(Data items)
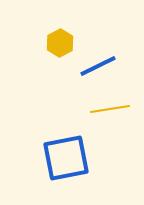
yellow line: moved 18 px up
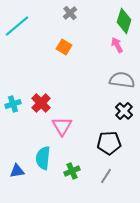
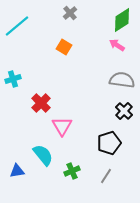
green diamond: moved 2 px left, 1 px up; rotated 40 degrees clockwise
pink arrow: rotated 28 degrees counterclockwise
cyan cross: moved 25 px up
black pentagon: rotated 15 degrees counterclockwise
cyan semicircle: moved 3 px up; rotated 135 degrees clockwise
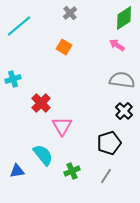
green diamond: moved 2 px right, 2 px up
cyan line: moved 2 px right
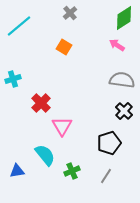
cyan semicircle: moved 2 px right
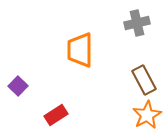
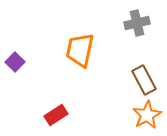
orange trapezoid: rotated 12 degrees clockwise
purple square: moved 3 px left, 24 px up
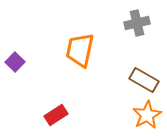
brown rectangle: rotated 32 degrees counterclockwise
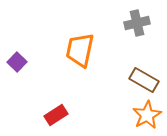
purple square: moved 2 px right
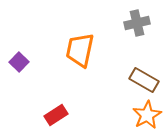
purple square: moved 2 px right
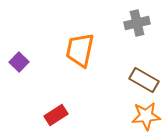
orange star: moved 1 px left, 1 px down; rotated 24 degrees clockwise
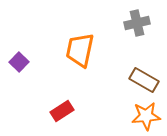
red rectangle: moved 6 px right, 4 px up
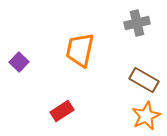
orange star: rotated 20 degrees counterclockwise
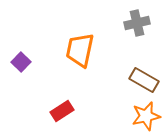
purple square: moved 2 px right
orange star: rotated 12 degrees clockwise
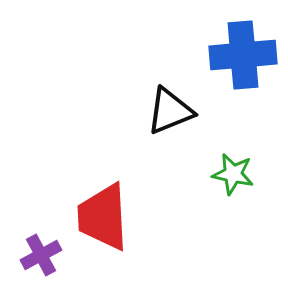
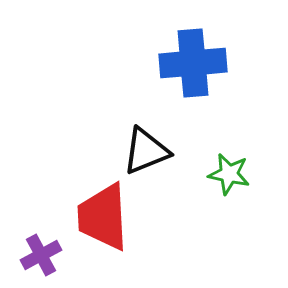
blue cross: moved 50 px left, 8 px down
black triangle: moved 24 px left, 40 px down
green star: moved 4 px left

**Instructions to follow**
Reproduce every line of text from the items above word for word, leaving out the pictures.

**Task result**
yellow line: moved 18 px up
green diamond: moved 2 px left, 1 px up; rotated 40 degrees clockwise
pink arrow: rotated 28 degrees counterclockwise
cyan cross: moved 25 px up
black pentagon: rotated 15 degrees counterclockwise
cyan semicircle: moved 3 px up; rotated 135 degrees clockwise
green diamond: moved 2 px right, 2 px up
cyan line: moved 2 px right
cyan semicircle: moved 2 px right
orange trapezoid: rotated 12 degrees clockwise
purple square: moved 3 px left, 24 px up
brown rectangle: rotated 32 degrees counterclockwise
purple square: moved 2 px right
purple square: moved 2 px right
orange star: moved 1 px left, 1 px down; rotated 24 degrees clockwise
red rectangle: moved 6 px right, 4 px up
orange star: rotated 20 degrees counterclockwise
purple square: moved 2 px right
orange star: rotated 12 degrees clockwise
blue cross: moved 50 px left, 8 px down
black triangle: moved 24 px left, 40 px down
green star: moved 4 px left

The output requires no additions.